Task objective → Somewhere in the records below is a line containing "C7: 1uF (-9V, GND) -> 47nF (-9V, GND)". Copy that line and everything after it through the end, unchanged.

Data →
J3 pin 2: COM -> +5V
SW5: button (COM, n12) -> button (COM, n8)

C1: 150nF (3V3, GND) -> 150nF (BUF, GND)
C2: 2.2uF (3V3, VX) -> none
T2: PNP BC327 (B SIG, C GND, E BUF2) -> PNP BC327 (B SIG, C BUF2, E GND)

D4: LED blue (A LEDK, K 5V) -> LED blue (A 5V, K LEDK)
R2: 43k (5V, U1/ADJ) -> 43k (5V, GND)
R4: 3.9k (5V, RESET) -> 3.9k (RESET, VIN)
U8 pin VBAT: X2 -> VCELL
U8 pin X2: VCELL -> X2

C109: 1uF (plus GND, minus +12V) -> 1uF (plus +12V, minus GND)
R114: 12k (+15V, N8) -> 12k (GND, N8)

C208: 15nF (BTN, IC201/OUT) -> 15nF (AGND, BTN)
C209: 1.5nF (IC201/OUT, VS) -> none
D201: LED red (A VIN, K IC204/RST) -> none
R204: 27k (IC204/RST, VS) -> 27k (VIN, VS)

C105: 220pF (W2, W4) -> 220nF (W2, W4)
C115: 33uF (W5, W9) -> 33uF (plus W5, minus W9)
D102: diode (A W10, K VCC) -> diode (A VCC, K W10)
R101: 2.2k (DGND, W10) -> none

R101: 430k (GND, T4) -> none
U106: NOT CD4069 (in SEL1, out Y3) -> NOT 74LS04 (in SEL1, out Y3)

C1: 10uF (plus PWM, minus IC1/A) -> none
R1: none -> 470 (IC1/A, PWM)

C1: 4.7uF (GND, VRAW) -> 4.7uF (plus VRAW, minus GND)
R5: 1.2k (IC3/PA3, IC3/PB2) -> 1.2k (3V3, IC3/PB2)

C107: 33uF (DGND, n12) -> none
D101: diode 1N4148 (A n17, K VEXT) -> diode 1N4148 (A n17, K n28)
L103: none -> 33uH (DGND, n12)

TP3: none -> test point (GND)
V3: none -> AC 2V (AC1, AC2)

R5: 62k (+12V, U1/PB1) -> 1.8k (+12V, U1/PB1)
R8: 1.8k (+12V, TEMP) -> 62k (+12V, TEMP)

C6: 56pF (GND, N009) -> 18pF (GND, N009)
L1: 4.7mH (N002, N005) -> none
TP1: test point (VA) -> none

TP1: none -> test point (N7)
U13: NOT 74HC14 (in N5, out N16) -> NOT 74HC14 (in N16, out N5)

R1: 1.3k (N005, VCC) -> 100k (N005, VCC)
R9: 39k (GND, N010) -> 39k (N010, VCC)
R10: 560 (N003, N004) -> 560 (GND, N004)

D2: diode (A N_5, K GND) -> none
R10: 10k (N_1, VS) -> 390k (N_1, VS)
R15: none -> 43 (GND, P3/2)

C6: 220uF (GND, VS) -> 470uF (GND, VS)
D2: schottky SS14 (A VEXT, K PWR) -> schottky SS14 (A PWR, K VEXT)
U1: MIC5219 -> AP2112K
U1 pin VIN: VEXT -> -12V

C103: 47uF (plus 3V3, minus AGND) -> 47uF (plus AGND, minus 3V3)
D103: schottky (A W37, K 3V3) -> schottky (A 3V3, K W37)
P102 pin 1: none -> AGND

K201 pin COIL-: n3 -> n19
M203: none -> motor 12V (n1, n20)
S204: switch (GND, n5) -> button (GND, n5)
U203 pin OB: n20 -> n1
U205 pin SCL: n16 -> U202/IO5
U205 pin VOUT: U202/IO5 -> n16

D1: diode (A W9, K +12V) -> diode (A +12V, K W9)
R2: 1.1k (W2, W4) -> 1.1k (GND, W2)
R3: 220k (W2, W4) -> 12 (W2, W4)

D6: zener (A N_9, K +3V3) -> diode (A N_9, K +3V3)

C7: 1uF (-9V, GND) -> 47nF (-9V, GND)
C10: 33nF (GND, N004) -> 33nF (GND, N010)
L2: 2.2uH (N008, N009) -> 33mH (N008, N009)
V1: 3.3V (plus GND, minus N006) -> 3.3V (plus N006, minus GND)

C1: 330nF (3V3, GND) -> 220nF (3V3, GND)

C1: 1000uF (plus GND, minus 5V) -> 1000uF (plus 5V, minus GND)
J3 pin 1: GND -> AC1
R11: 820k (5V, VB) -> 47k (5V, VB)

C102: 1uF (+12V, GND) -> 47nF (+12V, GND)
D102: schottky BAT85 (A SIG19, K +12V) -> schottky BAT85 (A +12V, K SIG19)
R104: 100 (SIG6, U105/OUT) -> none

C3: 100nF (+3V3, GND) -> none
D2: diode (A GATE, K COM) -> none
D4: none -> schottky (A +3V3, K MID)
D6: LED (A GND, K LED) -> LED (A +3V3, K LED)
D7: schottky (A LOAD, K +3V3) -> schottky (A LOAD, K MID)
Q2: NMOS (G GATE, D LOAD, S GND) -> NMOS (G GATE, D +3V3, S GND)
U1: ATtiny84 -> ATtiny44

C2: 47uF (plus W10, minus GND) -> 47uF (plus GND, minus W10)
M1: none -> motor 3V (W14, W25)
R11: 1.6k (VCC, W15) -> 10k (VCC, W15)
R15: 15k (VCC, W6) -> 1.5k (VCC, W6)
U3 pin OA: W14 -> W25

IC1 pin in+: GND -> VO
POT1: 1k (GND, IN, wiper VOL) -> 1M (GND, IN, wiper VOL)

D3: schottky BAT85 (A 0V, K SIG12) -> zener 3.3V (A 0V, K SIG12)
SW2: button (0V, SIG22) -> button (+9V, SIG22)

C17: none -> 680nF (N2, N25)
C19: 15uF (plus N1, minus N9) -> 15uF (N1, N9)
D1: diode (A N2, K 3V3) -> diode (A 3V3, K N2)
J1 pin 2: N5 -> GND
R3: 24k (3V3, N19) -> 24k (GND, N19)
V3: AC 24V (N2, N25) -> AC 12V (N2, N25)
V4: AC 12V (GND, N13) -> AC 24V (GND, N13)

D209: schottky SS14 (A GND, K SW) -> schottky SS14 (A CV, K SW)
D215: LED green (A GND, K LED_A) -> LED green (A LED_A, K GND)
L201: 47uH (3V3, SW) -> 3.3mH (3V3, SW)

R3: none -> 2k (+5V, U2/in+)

Written solution →
C7: 1uF (-9V, GND) -> 47nF (-9V, GND)
C10: 33nF (GND, N004) -> 33nF (GND, N010)
L2: 2.2uH (N008, N009) -> 33mH (N008, N009)
V1: 3.3V (plus GND, minus N006) -> 3.3V (plus N006, minus GND)

C1: 330nF (3V3, GND) -> 220nF (3V3, GND)

C1: 1000uF (plus GND, minus 5V) -> 1000uF (plus 5V, minus GND)
J3 pin 1: GND -> AC1
R11: 820k (5V, VB) -> 47k (5V, VB)

C102: 1uF (+12V, GND) -> 47nF (+12V, GND)
D102: schottky BAT85 (A SIG19, K +12V) -> schottky BAT85 (A +12V, K SIG19)
R104: 100 (SIG6, U105/OUT) -> none

C3: 100nF (+3V3, GND) -> none
D2: diode (A GATE, K COM) -> none
D4: none -> schottky (A +3V3, K MID)
D6: LED (A GND, K LED) -> LED (A +3V3, K LED)
D7: schottky (A LOAD, K +3V3) -> schottky (A LOAD, K MID)
Q2: NMOS (G GATE, D LOAD, S GND) -> NMOS (G GATE, D +3V3, S GND)
U1: ATtiny84 -> ATtiny44

C2: 47uF (plus W10, minus GND) -> 47uF (plus GND, minus W10)
M1: none -> motor 3V (W14, W25)
R11: 1.6k (VCC, W15) -> 10k (VCC, W15)
R15: 15k (VCC, W6) -> 1.5k (VCC, W6)
U3 pin OA: W14 -> W25

IC1 pin in+: GND -> VO
POT1: 1k (GND, IN, wiper VOL) -> 1M (GND, IN, wiper VOL)

D3: schottky BAT85 (A 0V, K SIG12) -> zener 3.3V (A 0V, K SIG12)
SW2: button (0V, SIG22) -> button (+9V, SIG22)

C17: none -> 680nF (N2, N25)
C19: 15uF (plus N1, minus N9) -> 15uF (N1, N9)
D1: diode (A N2, K 3V3) -> diode (A 3V3, K N2)
J1 pin 2: N5 -> GND
R3: 24k (3V3, N19) -> 24k (GND, N19)
V3: AC 24V (N2, N25) -> AC 12V (N2, N25)
V4: AC 12V (GND, N13) -> AC 24V (GND, N13)

D209: schottky SS14 (A GND, K SW) -> schottky SS14 (A CV, K SW)
D215: LED green (A GND, K LED_A) -> LED green (A LED_A, K GND)
L201: 47uH (3V3, SW) -> 3.3mH (3V3, SW)

R3: none -> 2k (+5V, U2/in+)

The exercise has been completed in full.